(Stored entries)
+--
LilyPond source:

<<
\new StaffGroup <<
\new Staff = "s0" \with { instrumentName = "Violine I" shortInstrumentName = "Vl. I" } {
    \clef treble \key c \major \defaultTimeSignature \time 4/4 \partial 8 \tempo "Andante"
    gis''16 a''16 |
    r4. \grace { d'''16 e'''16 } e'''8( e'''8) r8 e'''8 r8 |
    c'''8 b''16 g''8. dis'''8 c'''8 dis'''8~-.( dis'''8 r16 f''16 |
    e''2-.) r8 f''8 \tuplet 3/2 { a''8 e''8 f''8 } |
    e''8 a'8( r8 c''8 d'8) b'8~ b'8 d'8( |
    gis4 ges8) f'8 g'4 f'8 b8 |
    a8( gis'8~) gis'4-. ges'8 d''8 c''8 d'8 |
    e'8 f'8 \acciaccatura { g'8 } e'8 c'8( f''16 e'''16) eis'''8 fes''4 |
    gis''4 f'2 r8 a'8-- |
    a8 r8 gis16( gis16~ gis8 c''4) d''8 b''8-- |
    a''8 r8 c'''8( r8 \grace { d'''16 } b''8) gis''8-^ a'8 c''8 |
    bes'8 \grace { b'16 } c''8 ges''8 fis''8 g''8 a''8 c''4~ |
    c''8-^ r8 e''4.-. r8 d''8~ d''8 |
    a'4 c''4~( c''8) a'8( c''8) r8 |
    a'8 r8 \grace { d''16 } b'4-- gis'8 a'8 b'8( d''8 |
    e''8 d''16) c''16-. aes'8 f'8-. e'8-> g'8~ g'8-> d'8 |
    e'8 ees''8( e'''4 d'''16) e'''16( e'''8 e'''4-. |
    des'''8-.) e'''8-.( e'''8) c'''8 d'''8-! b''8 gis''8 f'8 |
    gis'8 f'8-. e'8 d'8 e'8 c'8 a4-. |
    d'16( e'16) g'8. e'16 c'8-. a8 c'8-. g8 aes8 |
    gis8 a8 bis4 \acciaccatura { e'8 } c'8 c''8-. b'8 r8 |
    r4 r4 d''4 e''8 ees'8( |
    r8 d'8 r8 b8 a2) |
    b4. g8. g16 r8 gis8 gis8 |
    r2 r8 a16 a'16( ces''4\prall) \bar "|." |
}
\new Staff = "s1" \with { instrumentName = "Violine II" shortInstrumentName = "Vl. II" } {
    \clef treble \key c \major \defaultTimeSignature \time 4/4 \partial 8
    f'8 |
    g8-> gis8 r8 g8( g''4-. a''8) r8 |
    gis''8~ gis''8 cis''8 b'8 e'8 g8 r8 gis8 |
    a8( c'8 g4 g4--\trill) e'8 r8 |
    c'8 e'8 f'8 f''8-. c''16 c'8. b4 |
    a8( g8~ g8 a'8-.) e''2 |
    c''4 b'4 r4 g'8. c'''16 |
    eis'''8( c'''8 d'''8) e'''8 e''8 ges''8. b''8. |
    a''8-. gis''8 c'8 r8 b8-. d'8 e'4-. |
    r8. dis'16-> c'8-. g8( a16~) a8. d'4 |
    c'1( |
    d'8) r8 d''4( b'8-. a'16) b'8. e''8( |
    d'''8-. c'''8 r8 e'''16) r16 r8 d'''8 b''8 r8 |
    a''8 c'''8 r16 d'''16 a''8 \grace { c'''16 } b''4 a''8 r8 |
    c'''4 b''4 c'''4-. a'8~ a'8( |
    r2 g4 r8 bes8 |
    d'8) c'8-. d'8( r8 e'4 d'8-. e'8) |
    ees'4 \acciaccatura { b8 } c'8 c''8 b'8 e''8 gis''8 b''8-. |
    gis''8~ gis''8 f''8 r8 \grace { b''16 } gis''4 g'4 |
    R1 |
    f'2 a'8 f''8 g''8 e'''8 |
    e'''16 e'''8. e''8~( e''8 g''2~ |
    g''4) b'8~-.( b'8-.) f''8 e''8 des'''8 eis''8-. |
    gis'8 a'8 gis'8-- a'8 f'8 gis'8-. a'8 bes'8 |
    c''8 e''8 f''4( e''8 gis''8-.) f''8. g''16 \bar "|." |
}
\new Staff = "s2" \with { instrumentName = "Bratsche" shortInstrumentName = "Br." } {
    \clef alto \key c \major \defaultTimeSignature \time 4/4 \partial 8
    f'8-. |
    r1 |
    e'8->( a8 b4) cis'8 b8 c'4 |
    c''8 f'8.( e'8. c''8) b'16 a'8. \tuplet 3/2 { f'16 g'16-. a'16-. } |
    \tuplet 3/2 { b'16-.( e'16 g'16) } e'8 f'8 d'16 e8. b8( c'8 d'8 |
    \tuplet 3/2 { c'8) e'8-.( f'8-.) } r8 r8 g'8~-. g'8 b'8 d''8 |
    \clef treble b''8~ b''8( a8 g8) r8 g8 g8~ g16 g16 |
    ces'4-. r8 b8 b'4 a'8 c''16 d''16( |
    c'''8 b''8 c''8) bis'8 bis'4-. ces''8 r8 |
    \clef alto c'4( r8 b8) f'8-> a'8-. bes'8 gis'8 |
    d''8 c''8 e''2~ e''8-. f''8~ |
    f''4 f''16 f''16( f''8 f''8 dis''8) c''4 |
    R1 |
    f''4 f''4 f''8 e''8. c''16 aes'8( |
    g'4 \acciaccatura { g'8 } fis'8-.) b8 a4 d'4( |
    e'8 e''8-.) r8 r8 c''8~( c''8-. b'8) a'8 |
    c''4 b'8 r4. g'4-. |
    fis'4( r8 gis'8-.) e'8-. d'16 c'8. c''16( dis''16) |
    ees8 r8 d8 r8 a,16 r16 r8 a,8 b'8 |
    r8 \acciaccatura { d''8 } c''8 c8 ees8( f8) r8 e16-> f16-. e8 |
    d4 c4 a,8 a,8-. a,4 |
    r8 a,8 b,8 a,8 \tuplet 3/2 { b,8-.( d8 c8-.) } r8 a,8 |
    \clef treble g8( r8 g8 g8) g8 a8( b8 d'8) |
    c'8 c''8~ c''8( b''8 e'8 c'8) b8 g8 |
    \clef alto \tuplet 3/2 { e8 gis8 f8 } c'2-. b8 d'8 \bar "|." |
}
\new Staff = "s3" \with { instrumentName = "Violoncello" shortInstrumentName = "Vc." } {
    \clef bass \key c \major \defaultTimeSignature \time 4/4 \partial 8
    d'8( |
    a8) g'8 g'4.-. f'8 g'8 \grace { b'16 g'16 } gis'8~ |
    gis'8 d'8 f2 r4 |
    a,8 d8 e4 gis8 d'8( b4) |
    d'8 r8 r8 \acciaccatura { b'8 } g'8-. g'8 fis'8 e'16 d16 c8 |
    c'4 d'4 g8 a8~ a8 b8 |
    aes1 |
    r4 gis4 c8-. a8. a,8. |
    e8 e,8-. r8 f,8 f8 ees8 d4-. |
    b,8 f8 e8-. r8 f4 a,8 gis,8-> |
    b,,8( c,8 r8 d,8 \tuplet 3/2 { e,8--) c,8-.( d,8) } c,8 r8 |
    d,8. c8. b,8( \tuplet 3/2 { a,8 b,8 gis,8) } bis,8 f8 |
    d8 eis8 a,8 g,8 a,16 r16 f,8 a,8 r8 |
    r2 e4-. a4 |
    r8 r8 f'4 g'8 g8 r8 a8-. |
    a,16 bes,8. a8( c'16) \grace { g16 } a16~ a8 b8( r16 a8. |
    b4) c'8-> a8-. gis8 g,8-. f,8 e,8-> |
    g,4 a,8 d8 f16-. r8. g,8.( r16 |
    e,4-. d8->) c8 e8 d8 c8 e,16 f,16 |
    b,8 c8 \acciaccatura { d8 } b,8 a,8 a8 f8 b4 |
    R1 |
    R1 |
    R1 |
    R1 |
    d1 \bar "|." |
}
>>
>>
+--
Return each line in the records above that contains the string "Violine".

\new Staff = "s0" \with { instrumentName = "Violine I" shortInstrumentName = "Vl. I" } {
\new Staff = "s1" \with { instrumentName = "Violine II" shortInstrumentName = "Vl. II" } {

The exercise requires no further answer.